## EXTRACTED DATA
---

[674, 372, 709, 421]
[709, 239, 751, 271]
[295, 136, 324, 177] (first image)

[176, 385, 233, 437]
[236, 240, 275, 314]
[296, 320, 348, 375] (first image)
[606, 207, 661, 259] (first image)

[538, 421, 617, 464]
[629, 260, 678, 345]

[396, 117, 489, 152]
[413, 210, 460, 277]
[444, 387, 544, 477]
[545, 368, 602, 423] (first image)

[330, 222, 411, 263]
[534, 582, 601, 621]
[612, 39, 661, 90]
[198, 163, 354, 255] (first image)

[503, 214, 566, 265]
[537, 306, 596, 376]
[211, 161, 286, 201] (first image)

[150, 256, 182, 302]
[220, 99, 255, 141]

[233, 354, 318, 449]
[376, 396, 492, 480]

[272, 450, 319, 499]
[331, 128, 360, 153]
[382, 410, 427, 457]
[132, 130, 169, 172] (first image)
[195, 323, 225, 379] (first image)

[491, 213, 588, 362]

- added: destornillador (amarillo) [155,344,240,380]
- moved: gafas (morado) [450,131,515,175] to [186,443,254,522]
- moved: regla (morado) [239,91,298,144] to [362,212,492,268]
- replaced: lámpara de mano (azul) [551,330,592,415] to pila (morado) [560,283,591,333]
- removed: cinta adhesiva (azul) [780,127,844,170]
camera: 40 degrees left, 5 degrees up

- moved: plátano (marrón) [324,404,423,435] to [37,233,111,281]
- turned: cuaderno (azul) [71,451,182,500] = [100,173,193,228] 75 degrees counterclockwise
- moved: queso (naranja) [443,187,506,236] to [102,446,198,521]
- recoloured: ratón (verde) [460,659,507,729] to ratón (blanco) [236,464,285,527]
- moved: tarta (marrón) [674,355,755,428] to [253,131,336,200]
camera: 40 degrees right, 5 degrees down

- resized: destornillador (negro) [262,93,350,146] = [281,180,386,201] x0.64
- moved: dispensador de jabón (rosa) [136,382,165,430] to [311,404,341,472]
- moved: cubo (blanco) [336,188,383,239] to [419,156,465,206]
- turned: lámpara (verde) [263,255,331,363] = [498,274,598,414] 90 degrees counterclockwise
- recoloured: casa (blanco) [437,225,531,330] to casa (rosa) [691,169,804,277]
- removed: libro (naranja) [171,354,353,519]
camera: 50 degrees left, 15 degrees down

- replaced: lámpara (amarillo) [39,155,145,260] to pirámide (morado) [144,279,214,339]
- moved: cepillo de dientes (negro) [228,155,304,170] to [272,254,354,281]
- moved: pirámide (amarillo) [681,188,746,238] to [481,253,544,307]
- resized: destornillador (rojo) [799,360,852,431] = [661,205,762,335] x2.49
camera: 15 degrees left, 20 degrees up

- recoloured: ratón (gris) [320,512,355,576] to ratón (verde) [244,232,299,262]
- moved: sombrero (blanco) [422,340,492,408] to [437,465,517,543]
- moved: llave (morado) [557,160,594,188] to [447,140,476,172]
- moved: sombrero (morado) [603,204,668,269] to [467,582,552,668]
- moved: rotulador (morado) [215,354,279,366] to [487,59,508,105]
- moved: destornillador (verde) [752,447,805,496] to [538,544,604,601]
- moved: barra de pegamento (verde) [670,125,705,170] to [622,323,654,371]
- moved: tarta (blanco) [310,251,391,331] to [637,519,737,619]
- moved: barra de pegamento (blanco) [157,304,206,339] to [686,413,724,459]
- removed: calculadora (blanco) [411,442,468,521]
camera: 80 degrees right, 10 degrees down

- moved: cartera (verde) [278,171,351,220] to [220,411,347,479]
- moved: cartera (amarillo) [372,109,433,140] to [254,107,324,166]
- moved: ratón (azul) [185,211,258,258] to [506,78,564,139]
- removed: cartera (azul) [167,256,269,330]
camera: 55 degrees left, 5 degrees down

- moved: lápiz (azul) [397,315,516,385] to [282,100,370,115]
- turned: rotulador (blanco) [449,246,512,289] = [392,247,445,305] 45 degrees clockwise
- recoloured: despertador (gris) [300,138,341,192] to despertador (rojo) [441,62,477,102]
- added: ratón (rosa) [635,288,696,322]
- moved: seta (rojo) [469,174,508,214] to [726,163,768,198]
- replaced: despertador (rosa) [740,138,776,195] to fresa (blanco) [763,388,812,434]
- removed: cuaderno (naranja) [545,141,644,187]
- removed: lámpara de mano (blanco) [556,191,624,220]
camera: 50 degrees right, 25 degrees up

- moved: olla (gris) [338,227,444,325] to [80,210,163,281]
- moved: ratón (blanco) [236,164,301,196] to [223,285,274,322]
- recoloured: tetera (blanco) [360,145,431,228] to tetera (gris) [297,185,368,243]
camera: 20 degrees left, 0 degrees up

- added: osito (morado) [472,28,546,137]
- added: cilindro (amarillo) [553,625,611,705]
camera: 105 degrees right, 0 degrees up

---

## TASK STATEMENT
Return word for word the lines above from the line with "[295, 136, 324, 177] (first image)" to the line with "- removed: cinta", including both and leaving out all others.

## REPLY TO THE EXERCISE
[295, 136, 324, 177] (first image)

[176, 385, 233, 437]
[236, 240, 275, 314]
[296, 320, 348, 375] (first image)
[606, 207, 661, 259] (first image)

[538, 421, 617, 464]
[629, 260, 678, 345]

[396, 117, 489, 152]
[413, 210, 460, 277]
[444, 387, 544, 477]
[545, 368, 602, 423] (first image)

[330, 222, 411, 263]
[534, 582, 601, 621]
[612, 39, 661, 90]
[198, 163, 354, 255] (first image)

[503, 214, 566, 265]
[537, 306, 596, 376]
[211, 161, 286, 201] (first image)

[150, 256, 182, 302]
[220, 99, 255, 141]

[233, 354, 318, 449]
[376, 396, 492, 480]

[272, 450, 319, 499]
[331, 128, 360, 153]
[382, 410, 427, 457]
[132, 130, 169, 172] (first image)
[195, 323, 225, 379] (first image)

[491, 213, 588, 362]

- added: destornillador (amarillo) [155,344,240,380]
- moved: gafas (morado) [450,131,515,175] to [186,443,254,522]
- moved: regla (morado) [239,91,298,144] to [362,212,492,268]
- replaced: lámpara de mano (azul) [551,330,592,415] to pila (morado) [560,283,591,333]
- removed: cinta adhesiva (azul) [780,127,844,170]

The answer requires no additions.